**WHAT YOU WILL DO:** Leave the pictures out and reproduce all the entries word for word.

[Object transformation records]
----

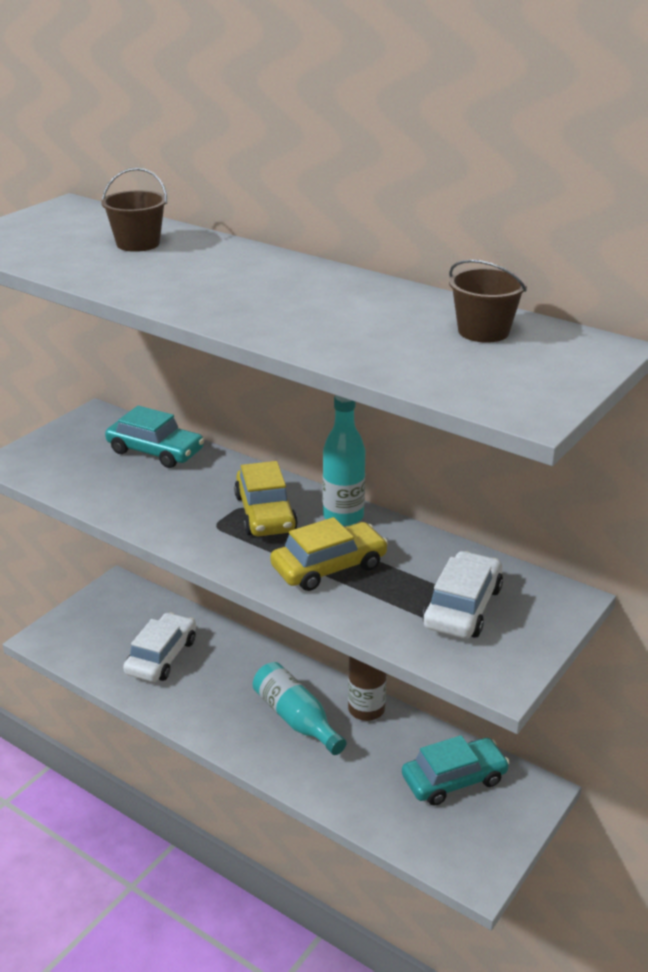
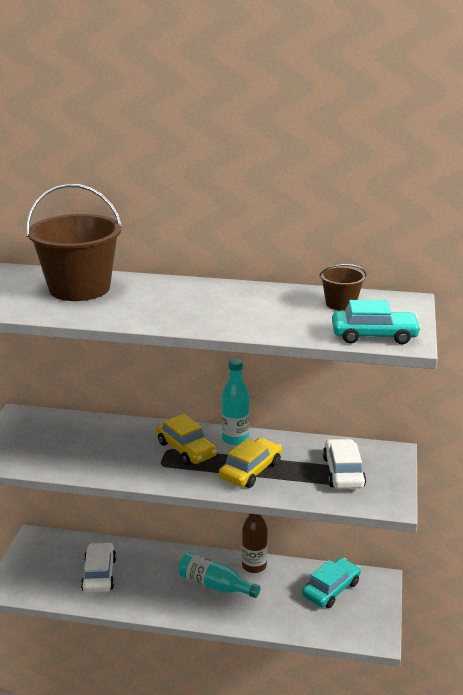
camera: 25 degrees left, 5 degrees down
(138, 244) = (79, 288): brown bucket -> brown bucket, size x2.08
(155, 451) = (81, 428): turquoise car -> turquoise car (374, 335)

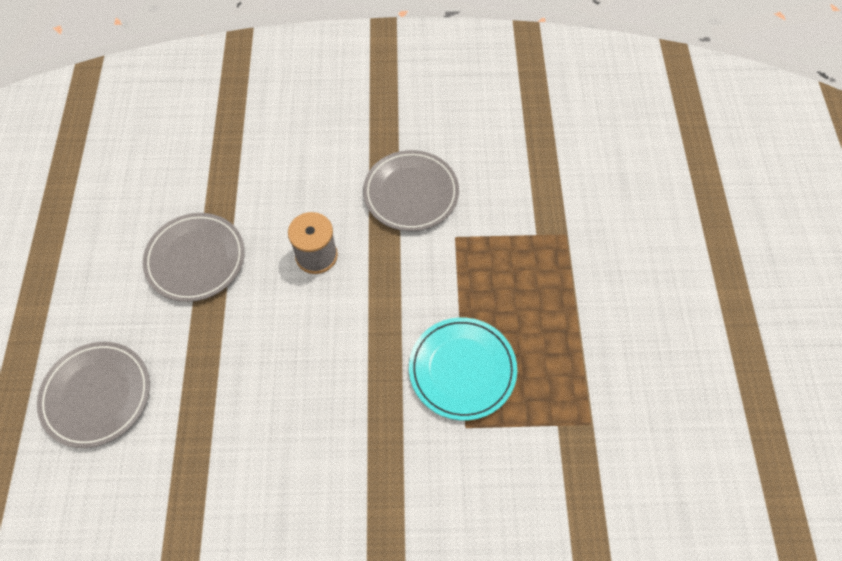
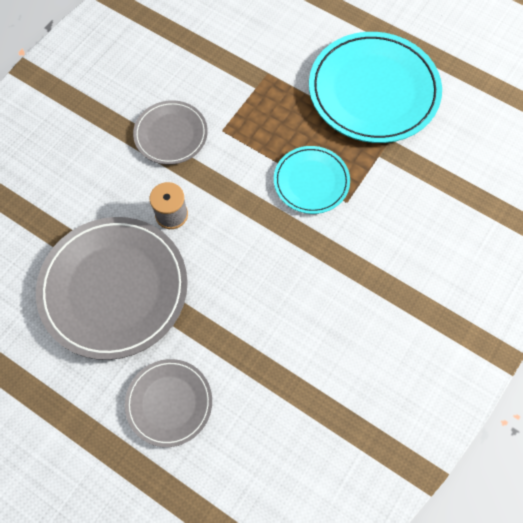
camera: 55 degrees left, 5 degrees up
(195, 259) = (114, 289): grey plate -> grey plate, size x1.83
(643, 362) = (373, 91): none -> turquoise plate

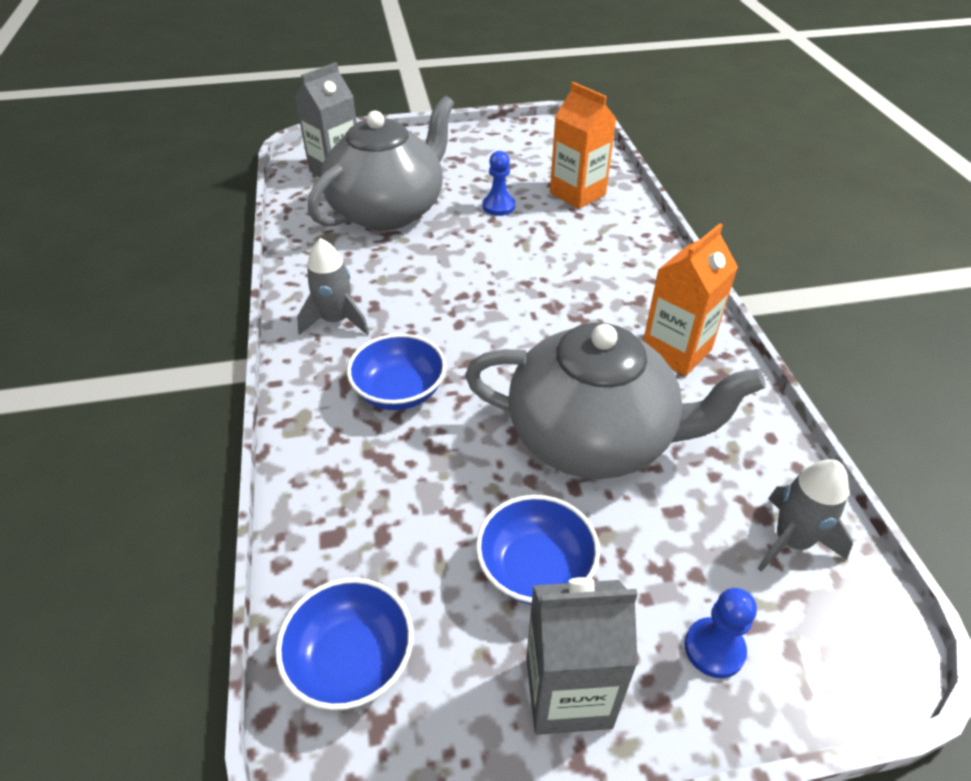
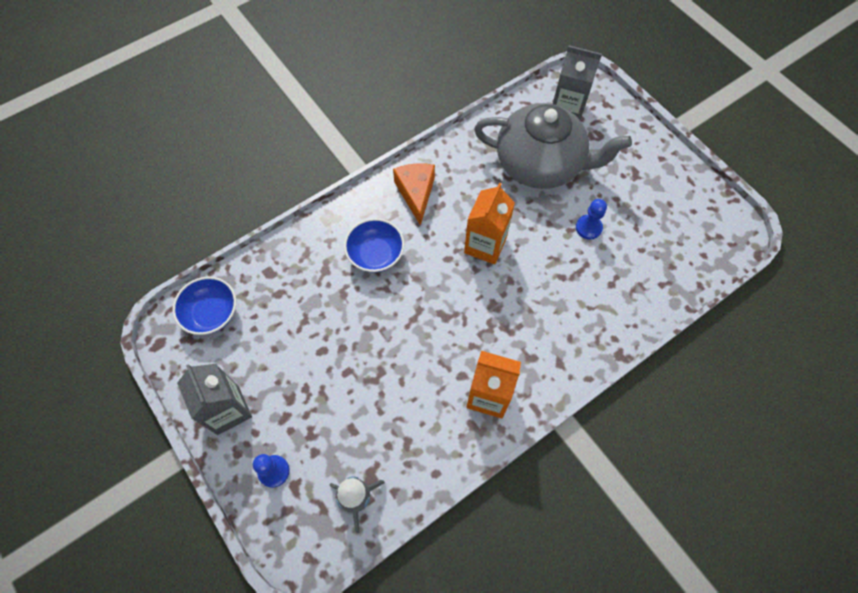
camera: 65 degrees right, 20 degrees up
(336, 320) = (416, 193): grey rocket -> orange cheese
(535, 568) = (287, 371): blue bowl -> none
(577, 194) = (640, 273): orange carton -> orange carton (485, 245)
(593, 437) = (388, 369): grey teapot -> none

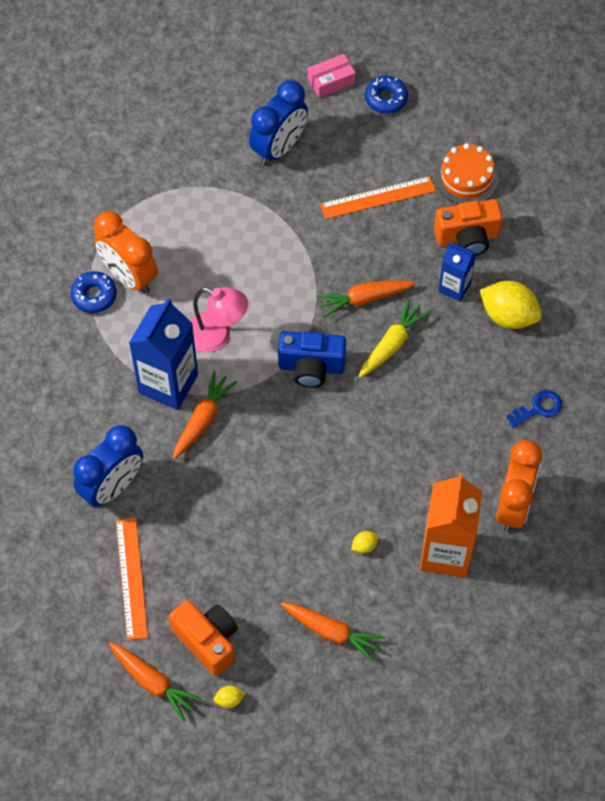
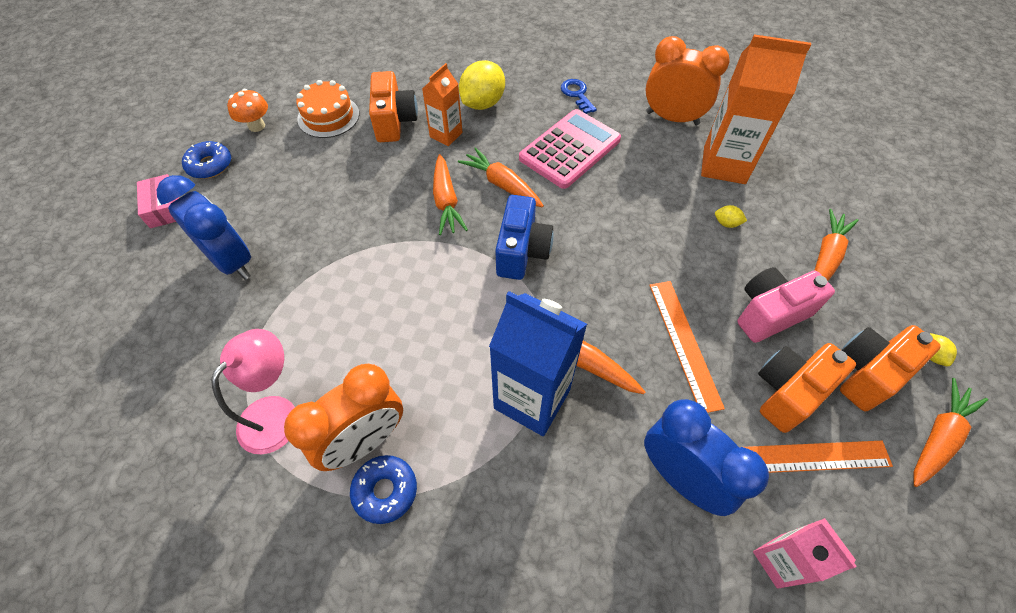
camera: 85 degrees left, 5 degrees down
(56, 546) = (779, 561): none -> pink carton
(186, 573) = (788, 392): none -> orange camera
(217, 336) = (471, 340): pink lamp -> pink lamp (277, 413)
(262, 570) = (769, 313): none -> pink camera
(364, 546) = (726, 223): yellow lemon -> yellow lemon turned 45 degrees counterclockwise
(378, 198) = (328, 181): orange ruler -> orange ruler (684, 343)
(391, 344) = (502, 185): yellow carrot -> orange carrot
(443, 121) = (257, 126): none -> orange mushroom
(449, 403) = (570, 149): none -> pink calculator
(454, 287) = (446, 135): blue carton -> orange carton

----

**WRITTEN ANSWER:**
camera: 25 degrees left, 5 degrees down
(138, 244) = (79, 288): brown bucket -> brown bucket, size x2.08
(155, 451) = (81, 428): turquoise car -> turquoise car (374, 335)

camera: 55 degrees left, 5 degrees up
(195, 259) = (114, 289): grey plate -> grey plate, size x1.83
(643, 362) = (373, 91): none -> turquoise plate

camera: 65 degrees right, 20 degrees up
(336, 320) = (416, 193): grey rocket -> orange cheese
(535, 568) = (287, 371): blue bowl -> none
(577, 194) = (640, 273): orange carton -> orange carton (485, 245)
(593, 437) = (388, 369): grey teapot -> none

camera: 85 degrees left, 5 degrees down
(56, 546) = (779, 561): none -> pink carton
(186, 573) = (788, 392): none -> orange camera
(217, 336) = (471, 340): pink lamp -> pink lamp (277, 413)
(262, 570) = (769, 313): none -> pink camera
(364, 546) = (726, 223): yellow lemon -> yellow lemon turned 45 degrees counterclockwise
(378, 198) = (328, 181): orange ruler -> orange ruler (684, 343)
(391, 344) = (502, 185): yellow carrot -> orange carrot
(443, 121) = (257, 126): none -> orange mushroom
(449, 403) = (570, 149): none -> pink calculator
(454, 287) = (446, 135): blue carton -> orange carton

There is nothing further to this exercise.